■ EXERCISE AIM
Update the entries below by replacing every occurrence of "Battle of" with "Engagement at", leaving everything else unchanged. Omit the pictures from your answer.

····················

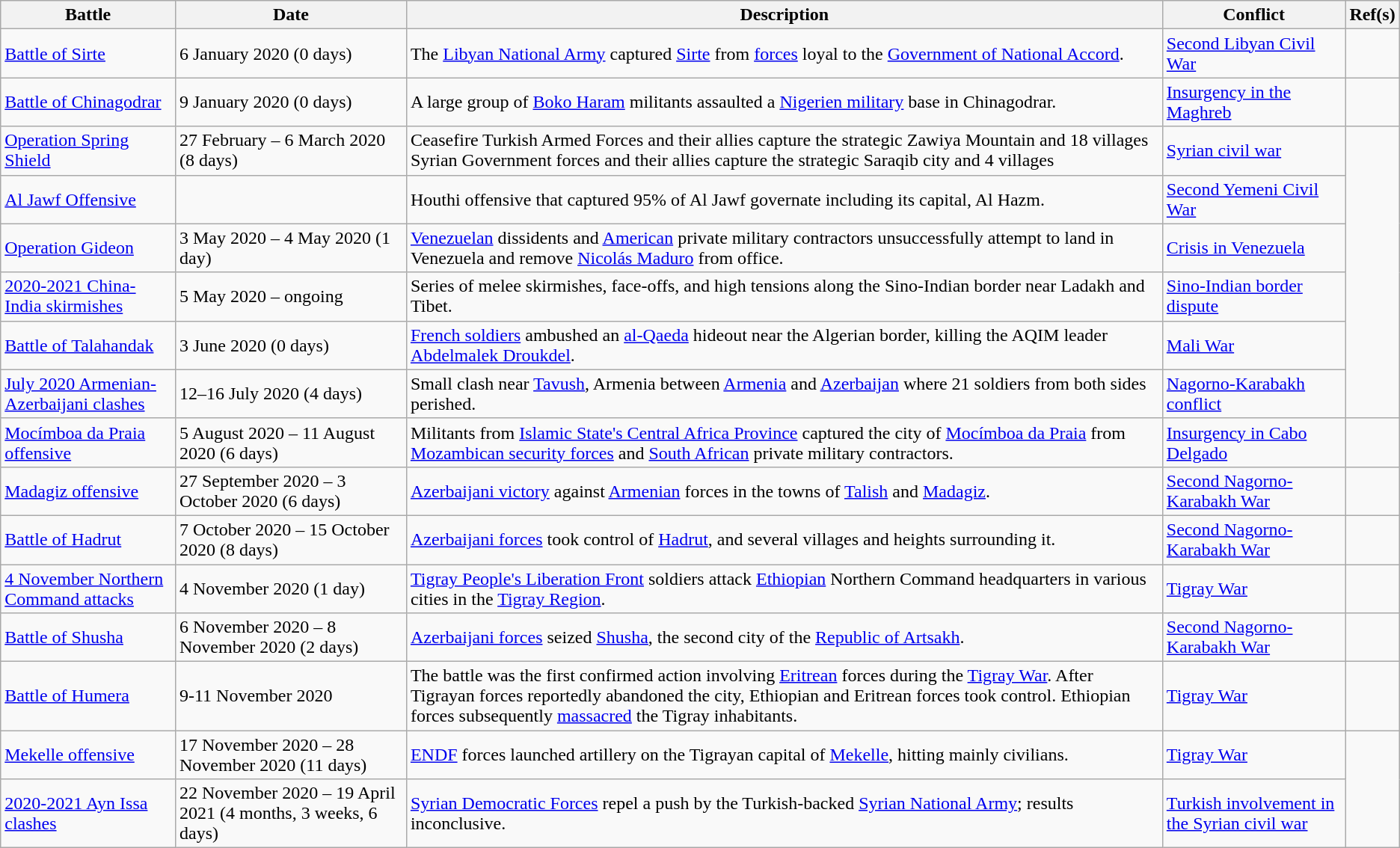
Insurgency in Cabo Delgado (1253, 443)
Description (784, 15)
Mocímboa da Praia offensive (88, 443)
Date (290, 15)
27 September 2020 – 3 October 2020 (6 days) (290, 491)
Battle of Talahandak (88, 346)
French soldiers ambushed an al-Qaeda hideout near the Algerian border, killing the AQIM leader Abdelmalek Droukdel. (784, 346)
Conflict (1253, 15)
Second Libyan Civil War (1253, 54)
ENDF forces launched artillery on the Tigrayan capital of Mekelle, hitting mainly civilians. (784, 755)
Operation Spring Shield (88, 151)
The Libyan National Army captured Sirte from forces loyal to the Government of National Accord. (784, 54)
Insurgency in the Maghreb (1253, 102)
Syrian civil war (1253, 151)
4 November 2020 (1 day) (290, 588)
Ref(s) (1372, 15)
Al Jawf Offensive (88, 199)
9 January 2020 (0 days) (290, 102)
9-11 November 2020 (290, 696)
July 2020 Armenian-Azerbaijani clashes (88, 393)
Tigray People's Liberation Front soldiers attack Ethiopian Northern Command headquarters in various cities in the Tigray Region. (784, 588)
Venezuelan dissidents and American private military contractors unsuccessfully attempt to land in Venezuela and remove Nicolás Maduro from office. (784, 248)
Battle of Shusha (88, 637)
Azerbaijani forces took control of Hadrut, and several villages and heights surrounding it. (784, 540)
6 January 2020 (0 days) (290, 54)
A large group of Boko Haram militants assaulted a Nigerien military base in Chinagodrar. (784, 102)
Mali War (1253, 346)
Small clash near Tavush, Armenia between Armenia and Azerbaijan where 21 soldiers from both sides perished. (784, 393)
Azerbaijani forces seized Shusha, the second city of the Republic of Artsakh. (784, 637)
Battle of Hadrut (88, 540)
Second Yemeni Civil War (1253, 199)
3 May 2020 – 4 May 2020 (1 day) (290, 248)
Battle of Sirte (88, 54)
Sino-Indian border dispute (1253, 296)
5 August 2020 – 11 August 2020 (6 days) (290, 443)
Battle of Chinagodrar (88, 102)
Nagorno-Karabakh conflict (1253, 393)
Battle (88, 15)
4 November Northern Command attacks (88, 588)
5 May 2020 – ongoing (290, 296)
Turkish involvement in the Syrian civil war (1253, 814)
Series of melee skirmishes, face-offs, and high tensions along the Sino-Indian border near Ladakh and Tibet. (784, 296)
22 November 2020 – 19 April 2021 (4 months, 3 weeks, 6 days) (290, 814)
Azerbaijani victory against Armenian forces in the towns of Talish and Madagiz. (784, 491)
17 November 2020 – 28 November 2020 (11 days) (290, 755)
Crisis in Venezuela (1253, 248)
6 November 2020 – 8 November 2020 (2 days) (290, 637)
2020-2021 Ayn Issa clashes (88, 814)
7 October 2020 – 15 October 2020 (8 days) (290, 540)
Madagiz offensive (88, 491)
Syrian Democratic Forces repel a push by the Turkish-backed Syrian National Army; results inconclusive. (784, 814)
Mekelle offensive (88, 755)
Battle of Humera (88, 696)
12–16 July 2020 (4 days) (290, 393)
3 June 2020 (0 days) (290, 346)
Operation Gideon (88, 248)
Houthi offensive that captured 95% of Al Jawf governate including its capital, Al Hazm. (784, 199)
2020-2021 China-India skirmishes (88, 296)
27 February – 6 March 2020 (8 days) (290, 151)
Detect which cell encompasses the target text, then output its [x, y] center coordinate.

····················

■ FULL ANSWER
Insurgency in Cabo Delgado (1253, 443)
Description (784, 15)
Mocímboa da Praia offensive (88, 443)
Date (290, 15)
27 September 2020 – 3 October 2020 (6 days) (290, 491)
Engagement at Talahandak (88, 346)
French soldiers ambushed an al-Qaeda hideout near the Algerian border, killing the AQIM leader Abdelmalek Droukdel. (784, 346)
Conflict (1253, 15)
Second Libyan Civil War (1253, 54)
ENDF forces launched artillery on the Tigrayan capital of Mekelle, hitting mainly civilians. (784, 755)
Operation Spring Shield (88, 151)
The Libyan National Army captured Sirte from forces loyal to the Government of National Accord. (784, 54)
Insurgency in the Maghreb (1253, 102)
Syrian civil war (1253, 151)
4 November 2020 (1 day) (290, 588)
Ref(s) (1372, 15)
Al Jawf Offensive (88, 199)
9 January 2020 (0 days) (290, 102)
9-11 November 2020 (290, 696)
July 2020 Armenian-Azerbaijani clashes (88, 393)
Tigray People's Liberation Front soldiers attack Ethiopian Northern Command headquarters in various cities in the Tigray Region. (784, 588)
Venezuelan dissidents and American private military contractors unsuccessfully attempt to land in Venezuela and remove Nicolás Maduro from office. (784, 248)
Engagement at Shusha (88, 637)
Azerbaijani forces took control of Hadrut, and several villages and heights surrounding it. (784, 540)
6 January 2020 (0 days) (290, 54)
A large group of Boko Haram militants assaulted a Nigerien military base in Chinagodrar. (784, 102)
Mali War (1253, 346)
Small clash near Tavush, Armenia between Armenia and Azerbaijan where 21 soldiers from both sides perished. (784, 393)
Azerbaijani forces seized Shusha, the second city of the Republic of Artsakh. (784, 637)
Engagement at Hadrut (88, 540)
Second Yemeni Civil War (1253, 199)
3 May 2020 – 4 May 2020 (1 day) (290, 248)
Engagement at Sirte (88, 54)
Sino-Indian border dispute (1253, 296)
5 August 2020 – 11 August 2020 (6 days) (290, 443)
Engagement at Chinagodrar (88, 102)
Nagorno-Karabakh conflict (1253, 393)
Battle (88, 15)
4 November Northern Command attacks (88, 588)
5 May 2020 – ongoing (290, 296)
Turkish involvement in the Syrian civil war (1253, 814)
Series of melee skirmishes, face-offs, and high tensions along the Sino-Indian border near Ladakh and Tibet. (784, 296)
22 November 2020 – 19 April 2021 (4 months, 3 weeks, 6 days) (290, 814)
Azerbaijani victory against Armenian forces in the towns of Talish and Madagiz. (784, 491)
17 November 2020 – 28 November 2020 (11 days) (290, 755)
Crisis in Venezuela (1253, 248)
6 November 2020 – 8 November 2020 (2 days) (290, 637)
2020-2021 Ayn Issa clashes (88, 814)
7 October 2020 – 15 October 2020 (8 days) (290, 540)
Madagiz offensive (88, 491)
Syrian Democratic Forces repel a push by the Turkish-backed Syrian National Army; results inconclusive. (784, 814)
Mekelle offensive (88, 755)
Engagement at Humera (88, 696)
12–16 July 2020 (4 days) (290, 393)
3 June 2020 (0 days) (290, 346)
Operation Gideon (88, 248)
Houthi offensive that captured 95% of Al Jawf governate including its capital, Al Hazm. (784, 199)
2020-2021 China-India skirmishes (88, 296)
27 February – 6 March 2020 (8 days) (290, 151)
Detect which cell encompasses the target text, then output its [x, y] center coordinate.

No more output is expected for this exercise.